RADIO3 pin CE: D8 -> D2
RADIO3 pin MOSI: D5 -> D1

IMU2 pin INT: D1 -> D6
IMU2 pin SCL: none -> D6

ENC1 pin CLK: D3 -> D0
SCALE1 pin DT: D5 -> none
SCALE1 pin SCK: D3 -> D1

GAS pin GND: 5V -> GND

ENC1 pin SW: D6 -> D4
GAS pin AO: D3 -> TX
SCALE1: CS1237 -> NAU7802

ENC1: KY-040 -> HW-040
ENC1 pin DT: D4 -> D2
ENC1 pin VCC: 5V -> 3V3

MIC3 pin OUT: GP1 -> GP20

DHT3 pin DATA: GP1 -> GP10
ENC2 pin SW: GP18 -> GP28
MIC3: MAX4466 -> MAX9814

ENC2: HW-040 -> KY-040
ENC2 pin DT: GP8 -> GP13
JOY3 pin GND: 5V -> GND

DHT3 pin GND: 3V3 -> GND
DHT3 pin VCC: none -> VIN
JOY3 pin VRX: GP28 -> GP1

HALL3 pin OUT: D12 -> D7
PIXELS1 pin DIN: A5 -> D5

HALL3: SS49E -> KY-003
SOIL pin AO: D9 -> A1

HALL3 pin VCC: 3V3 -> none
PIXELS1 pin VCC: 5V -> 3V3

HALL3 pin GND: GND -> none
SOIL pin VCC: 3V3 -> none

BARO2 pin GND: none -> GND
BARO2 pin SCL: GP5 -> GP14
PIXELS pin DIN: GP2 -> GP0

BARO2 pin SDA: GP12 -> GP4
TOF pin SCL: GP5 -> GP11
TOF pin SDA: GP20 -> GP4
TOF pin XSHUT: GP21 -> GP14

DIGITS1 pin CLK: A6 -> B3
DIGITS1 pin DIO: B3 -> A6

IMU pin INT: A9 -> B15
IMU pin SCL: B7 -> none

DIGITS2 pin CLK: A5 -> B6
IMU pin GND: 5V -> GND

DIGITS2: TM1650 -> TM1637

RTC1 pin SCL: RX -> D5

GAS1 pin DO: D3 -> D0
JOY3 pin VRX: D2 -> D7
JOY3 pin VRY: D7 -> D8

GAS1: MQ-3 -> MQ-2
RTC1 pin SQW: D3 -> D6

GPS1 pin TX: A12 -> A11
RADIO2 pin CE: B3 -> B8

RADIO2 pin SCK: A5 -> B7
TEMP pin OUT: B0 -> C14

- **Work item**
Every entry shown above should be transcribed without alteration.

- **Task solution**
RADIO3 pin CE: D8 -> D2
RADIO3 pin MOSI: D5 -> D1

IMU2 pin INT: D1 -> D6
IMU2 pin SCL: none -> D6

ENC1 pin CLK: D3 -> D0
SCALE1 pin DT: D5 -> none
SCALE1 pin SCK: D3 -> D1

GAS pin GND: 5V -> GND

ENC1 pin SW: D6 -> D4
GAS pin AO: D3 -> TX
SCALE1: CS1237 -> NAU7802

ENC1: KY-040 -> HW-040
ENC1 pin DT: D4 -> D2
ENC1 pin VCC: 5V -> 3V3

MIC3 pin OUT: GP1 -> GP20

DHT3 pin DATA: GP1 -> GP10
ENC2 pin SW: GP18 -> GP28
MIC3: MAX4466 -> MAX9814

ENC2: HW-040 -> KY-040
ENC2 pin DT: GP8 -> GP13
JOY3 pin GND: 5V -> GND

DHT3 pin GND: 3V3 -> GND
DHT3 pin VCC: none -> VIN
JOY3 pin VRX: GP28 -> GP1

HALL3 pin OUT: D12 -> D7
PIXELS1 pin DIN: A5 -> D5

HALL3: SS49E -> KY-003
SOIL pin AO: D9 -> A1

HALL3 pin VCC: 3V3 -> none
PIXELS1 pin VCC: 5V -> 3V3

HALL3 pin GND: GND -> none
SOIL pin VCC: 3V3 -> none

BARO2 pin GND: none -> GND
BARO2 pin SCL: GP5 -> GP14
PIXELS pin DIN: GP2 -> GP0

BARO2 pin SDA: GP12 -> GP4
TOF pin SCL: GP5 -> GP11
TOF pin SDA: GP20 -> GP4
TOF pin XSHUT: GP21 -> GP14

DIGITS1 pin CLK: A6 -> B3
DIGITS1 pin DIO: B3 -> A6

IMU pin INT: A9 -> B15
IMU pin SCL: B7 -> none

DIGITS2 pin CLK: A5 -> B6
IMU pin GND: 5V -> GND

DIGITS2: TM1650 -> TM1637

RTC1 pin SCL: RX -> D5

GAS1 pin DO: D3 -> D0
JOY3 pin VRX: D2 -> D7
JOY3 pin VRY: D7 -> D8

GAS1: MQ-3 -> MQ-2
RTC1 pin SQW: D3 -> D6

GPS1 pin TX: A12 -> A11
RADIO2 pin CE: B3 -> B8

RADIO2 pin SCK: A5 -> B7
TEMP pin OUT: B0 -> C14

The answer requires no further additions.